ACTION ITEM =
Below are some records. Write out the lines from the one containing "none -> yellow brick D3 level 2" to the last line, word for word, leaving out pictures.

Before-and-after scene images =
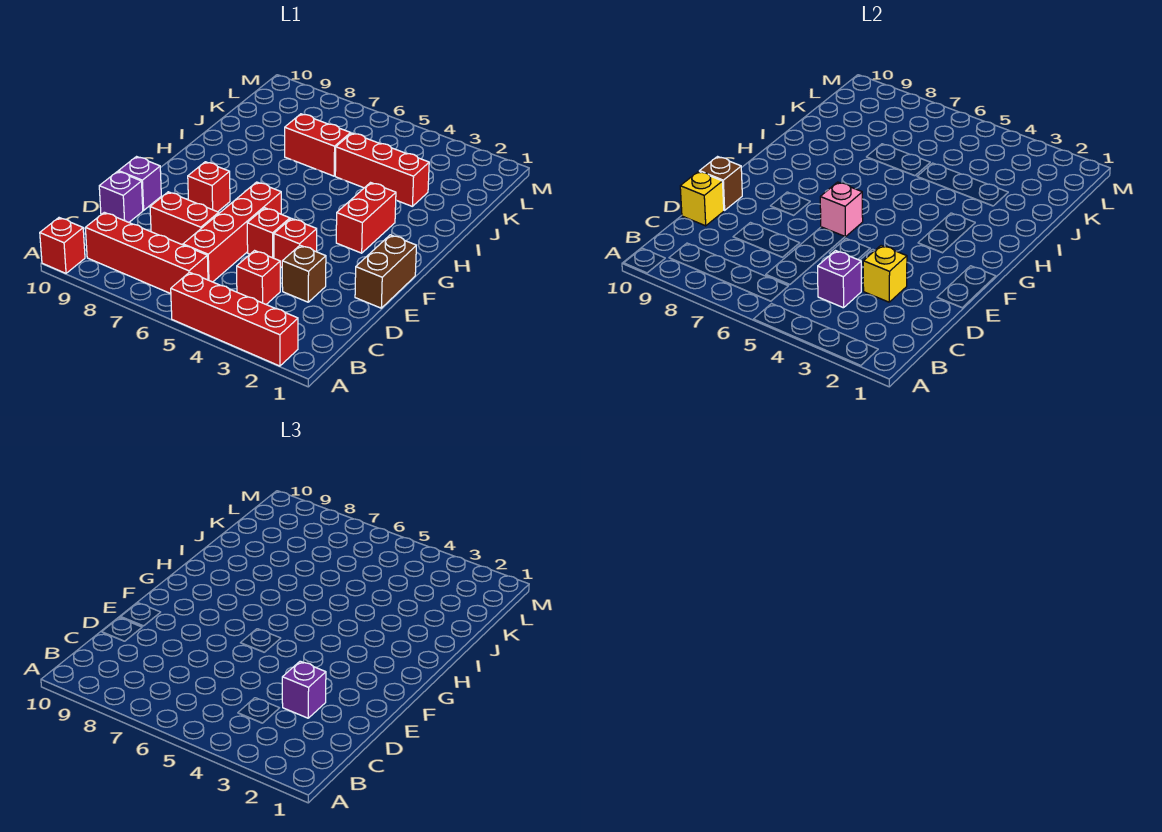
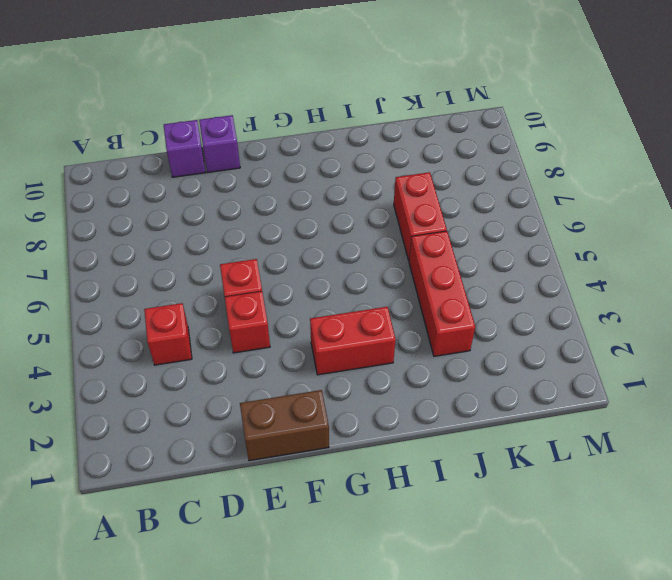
none -> red brick A2:A5 level 1
none -> red brick A10 level 1
none -> red brick B6:B9 level 1

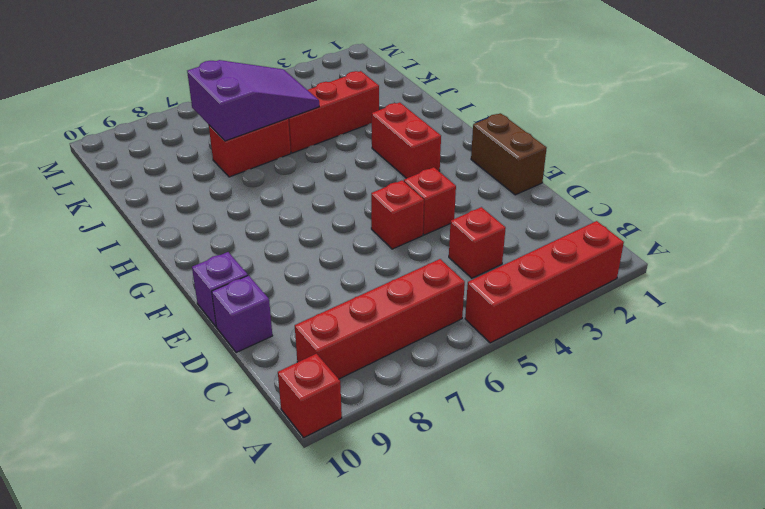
purple slope J5:K7 level 2 top 7 -> none
none -> red brick C6:F6 level 1
none -> brown brick D3 level 1
none -> red brick D7:D8 level 1

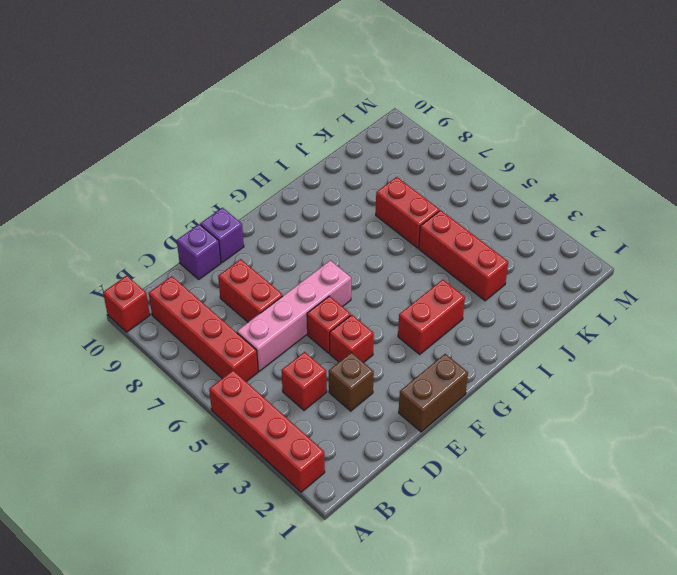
pink brick C6:F6 level 1 -> red brick C6:F6 level 1
none -> red brick F8 level 1
none -> purple brick C4 level 2
none -> yellow brick D3 level 2

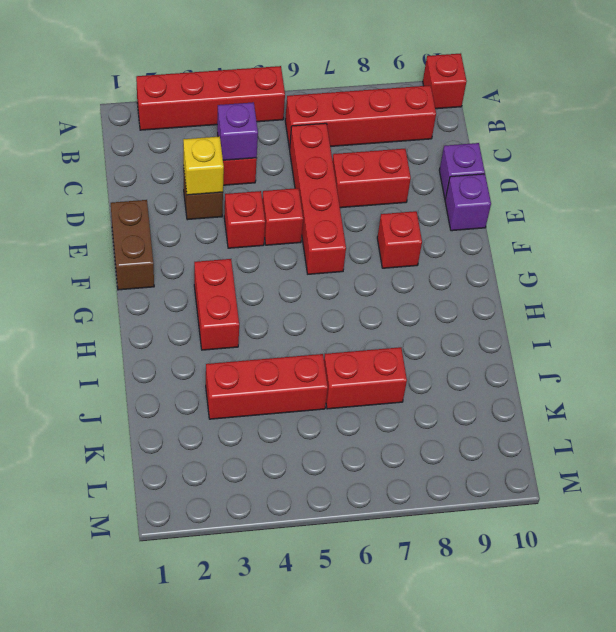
none -> yellow brick D10 level 2
none -> brown brick E10 level 2
none -> pink brick F6 level 2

EXERCISE RESPONSE =
none -> yellow brick D3 level 2

none -> yellow brick D10 level 2
none -> brown brick E10 level 2
none -> pink brick F6 level 2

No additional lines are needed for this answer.